(Dataset items)
Start of Block

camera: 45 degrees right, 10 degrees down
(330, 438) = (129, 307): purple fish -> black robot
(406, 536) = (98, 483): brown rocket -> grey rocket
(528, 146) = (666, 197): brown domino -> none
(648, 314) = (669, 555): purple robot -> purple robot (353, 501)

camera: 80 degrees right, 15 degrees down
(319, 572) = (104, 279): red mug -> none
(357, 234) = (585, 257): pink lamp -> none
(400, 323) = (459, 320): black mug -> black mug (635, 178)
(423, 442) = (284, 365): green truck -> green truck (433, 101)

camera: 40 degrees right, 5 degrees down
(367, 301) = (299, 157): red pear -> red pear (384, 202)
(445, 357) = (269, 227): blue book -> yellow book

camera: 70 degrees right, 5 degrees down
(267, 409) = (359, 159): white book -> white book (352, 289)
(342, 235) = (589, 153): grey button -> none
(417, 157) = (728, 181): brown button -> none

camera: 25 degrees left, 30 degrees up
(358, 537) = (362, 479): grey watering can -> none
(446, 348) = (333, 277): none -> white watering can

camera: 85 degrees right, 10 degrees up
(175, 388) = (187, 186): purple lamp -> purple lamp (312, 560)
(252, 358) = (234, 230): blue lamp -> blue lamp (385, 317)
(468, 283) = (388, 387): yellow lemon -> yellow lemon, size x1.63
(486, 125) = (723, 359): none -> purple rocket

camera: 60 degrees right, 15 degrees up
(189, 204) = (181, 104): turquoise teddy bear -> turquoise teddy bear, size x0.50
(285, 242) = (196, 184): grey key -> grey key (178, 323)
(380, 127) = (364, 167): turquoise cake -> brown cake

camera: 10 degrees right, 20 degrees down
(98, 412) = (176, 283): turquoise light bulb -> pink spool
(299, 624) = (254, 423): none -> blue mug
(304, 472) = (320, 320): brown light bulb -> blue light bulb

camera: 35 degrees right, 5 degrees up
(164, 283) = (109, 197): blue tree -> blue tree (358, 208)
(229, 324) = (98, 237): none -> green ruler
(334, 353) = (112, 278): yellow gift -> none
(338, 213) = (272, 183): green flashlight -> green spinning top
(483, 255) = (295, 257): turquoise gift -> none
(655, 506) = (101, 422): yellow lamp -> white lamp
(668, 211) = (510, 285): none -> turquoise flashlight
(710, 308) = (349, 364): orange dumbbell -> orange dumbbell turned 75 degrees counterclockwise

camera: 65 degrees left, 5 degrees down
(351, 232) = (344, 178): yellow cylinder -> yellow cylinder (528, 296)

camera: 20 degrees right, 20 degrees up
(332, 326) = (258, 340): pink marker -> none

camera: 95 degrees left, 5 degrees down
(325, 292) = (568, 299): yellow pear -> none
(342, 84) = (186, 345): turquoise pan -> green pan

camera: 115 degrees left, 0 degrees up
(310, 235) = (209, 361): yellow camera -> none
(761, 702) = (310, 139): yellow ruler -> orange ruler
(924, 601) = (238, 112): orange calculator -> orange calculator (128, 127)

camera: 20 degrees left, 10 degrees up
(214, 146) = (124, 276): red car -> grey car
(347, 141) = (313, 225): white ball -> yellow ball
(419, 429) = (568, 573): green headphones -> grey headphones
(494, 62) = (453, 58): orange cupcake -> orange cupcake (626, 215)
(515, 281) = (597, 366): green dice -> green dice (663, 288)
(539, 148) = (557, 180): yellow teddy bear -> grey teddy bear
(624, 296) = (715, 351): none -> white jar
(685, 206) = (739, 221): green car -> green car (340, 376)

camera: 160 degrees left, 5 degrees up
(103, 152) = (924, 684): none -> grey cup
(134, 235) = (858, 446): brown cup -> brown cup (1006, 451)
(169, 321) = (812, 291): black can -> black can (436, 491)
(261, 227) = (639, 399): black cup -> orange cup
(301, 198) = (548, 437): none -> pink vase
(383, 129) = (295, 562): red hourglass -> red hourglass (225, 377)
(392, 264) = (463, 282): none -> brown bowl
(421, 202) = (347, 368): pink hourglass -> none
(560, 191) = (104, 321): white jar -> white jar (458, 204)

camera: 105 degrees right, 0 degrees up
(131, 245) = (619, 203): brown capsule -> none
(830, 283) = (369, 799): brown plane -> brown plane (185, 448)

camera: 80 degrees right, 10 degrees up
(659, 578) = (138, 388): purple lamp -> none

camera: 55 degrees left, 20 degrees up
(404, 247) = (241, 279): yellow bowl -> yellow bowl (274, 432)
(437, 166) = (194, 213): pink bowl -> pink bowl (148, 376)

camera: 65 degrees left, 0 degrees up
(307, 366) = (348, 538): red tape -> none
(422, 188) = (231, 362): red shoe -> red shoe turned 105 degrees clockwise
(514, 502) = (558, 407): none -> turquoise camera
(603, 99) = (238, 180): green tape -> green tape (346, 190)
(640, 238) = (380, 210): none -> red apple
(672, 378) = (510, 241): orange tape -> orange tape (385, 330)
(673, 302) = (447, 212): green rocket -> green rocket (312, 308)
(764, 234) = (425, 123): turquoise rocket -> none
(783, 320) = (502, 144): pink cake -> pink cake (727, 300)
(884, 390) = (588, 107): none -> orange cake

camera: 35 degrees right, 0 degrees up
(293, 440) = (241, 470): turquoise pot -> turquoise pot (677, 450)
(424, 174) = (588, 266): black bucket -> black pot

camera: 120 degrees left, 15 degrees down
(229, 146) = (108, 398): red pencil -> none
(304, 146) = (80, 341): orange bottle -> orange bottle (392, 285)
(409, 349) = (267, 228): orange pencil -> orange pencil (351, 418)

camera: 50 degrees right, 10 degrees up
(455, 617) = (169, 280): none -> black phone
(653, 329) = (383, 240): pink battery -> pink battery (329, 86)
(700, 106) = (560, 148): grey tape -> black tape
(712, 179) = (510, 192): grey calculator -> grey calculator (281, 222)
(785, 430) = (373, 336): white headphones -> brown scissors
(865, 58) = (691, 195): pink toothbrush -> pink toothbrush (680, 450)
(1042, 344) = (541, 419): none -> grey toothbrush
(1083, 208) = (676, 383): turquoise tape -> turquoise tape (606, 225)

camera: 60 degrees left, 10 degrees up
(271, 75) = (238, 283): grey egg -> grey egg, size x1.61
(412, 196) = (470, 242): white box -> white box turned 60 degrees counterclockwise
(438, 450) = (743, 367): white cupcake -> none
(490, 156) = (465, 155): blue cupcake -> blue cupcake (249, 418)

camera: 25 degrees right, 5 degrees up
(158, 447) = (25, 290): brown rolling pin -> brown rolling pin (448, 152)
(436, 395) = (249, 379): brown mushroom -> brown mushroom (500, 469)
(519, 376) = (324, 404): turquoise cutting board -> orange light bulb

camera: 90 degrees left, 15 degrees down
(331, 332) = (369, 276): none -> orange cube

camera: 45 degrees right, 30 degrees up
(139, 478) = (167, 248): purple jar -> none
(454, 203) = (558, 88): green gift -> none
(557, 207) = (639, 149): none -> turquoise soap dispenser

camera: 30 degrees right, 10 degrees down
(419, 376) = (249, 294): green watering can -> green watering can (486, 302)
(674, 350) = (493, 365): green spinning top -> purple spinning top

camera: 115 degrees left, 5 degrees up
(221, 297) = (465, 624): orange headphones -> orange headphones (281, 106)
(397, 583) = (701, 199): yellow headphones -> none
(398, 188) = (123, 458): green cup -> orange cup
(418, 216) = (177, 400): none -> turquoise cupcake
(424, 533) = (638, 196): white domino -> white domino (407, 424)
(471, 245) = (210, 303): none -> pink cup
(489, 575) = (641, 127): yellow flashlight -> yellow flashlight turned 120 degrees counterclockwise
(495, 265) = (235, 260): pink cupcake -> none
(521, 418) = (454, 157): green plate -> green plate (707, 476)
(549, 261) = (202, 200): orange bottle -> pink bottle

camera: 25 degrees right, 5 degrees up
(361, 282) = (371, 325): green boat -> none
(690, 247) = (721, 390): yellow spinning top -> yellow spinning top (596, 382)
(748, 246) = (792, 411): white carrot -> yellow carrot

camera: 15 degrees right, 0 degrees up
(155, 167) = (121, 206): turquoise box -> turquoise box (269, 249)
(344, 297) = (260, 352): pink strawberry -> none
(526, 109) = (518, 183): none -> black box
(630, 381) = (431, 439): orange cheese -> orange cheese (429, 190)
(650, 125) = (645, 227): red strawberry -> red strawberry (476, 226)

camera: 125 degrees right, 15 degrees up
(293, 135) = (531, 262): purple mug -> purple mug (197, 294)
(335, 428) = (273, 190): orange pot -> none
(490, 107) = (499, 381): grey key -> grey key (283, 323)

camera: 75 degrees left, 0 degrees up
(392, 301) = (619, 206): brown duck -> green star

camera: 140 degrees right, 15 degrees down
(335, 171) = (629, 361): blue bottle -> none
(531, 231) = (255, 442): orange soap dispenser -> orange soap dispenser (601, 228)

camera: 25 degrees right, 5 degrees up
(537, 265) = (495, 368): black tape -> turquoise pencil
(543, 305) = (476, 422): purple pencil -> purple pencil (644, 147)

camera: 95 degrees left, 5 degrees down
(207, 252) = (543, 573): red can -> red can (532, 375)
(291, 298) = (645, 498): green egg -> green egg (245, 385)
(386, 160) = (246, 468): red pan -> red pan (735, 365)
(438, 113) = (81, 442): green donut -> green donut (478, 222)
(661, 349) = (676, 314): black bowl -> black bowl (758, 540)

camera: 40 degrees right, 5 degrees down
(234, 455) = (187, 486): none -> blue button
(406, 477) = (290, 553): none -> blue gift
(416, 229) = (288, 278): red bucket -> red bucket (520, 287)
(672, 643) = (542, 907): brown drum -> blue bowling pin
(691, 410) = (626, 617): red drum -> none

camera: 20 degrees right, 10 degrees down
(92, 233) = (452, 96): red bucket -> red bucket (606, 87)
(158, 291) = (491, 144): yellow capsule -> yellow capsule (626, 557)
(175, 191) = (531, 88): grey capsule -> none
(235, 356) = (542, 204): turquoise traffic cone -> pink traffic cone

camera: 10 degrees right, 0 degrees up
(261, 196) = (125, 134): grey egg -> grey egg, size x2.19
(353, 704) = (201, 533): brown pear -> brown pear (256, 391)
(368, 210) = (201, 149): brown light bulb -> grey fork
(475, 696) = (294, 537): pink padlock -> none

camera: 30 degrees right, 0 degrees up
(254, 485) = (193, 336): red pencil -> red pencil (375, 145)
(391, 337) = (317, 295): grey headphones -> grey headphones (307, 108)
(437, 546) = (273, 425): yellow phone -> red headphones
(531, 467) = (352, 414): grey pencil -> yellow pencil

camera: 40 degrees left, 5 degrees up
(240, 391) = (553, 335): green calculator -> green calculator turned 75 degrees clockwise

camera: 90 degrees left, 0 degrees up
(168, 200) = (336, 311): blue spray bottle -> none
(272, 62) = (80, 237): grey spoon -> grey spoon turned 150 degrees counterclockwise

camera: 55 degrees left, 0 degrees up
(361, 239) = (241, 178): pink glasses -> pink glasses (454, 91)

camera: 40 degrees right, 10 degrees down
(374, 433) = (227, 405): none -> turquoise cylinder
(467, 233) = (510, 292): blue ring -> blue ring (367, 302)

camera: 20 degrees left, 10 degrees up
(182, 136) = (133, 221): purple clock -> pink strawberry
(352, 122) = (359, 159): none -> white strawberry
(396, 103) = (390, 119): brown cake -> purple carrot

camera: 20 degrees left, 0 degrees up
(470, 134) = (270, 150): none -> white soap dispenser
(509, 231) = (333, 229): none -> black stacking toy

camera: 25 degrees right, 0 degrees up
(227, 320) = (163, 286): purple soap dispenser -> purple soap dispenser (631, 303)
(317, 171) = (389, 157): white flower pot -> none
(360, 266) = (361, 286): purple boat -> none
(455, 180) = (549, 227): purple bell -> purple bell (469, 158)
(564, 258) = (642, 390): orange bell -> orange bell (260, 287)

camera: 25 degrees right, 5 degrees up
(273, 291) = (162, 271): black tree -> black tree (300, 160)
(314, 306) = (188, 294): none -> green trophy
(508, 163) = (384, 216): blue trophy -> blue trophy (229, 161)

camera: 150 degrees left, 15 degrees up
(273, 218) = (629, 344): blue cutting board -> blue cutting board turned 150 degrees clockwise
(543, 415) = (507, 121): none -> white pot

End of Block

**Task description**
The response must hold only the lines above from the line with "(361, 282) = (371, 325): green boat -> none" through the line with "(537, 265) = (495, 368): black", each copied exactly, both ends kept.

**The completed task**
(361, 282) = (371, 325): green boat -> none
(690, 247) = (721, 390): yellow spinning top -> yellow spinning top (596, 382)
(748, 246) = (792, 411): white carrot -> yellow carrot

camera: 15 degrees right, 0 degrees up
(155, 167) = (121, 206): turquoise box -> turquoise box (269, 249)
(344, 297) = (260, 352): pink strawberry -> none
(526, 109) = (518, 183): none -> black box
(630, 381) = (431, 439): orange cheese -> orange cheese (429, 190)
(650, 125) = (645, 227): red strawberry -> red strawberry (476, 226)

camera: 125 degrees right, 15 degrees up
(293, 135) = (531, 262): purple mug -> purple mug (197, 294)
(335, 428) = (273, 190): orange pot -> none
(490, 107) = (499, 381): grey key -> grey key (283, 323)

camera: 75 degrees left, 0 degrees up
(392, 301) = (619, 206): brown duck -> green star

camera: 140 degrees right, 15 degrees down
(335, 171) = (629, 361): blue bottle -> none
(531, 231) = (255, 442): orange soap dispenser -> orange soap dispenser (601, 228)

camera: 25 degrees right, 5 degrees up
(537, 265) = (495, 368): black tape -> turquoise pencil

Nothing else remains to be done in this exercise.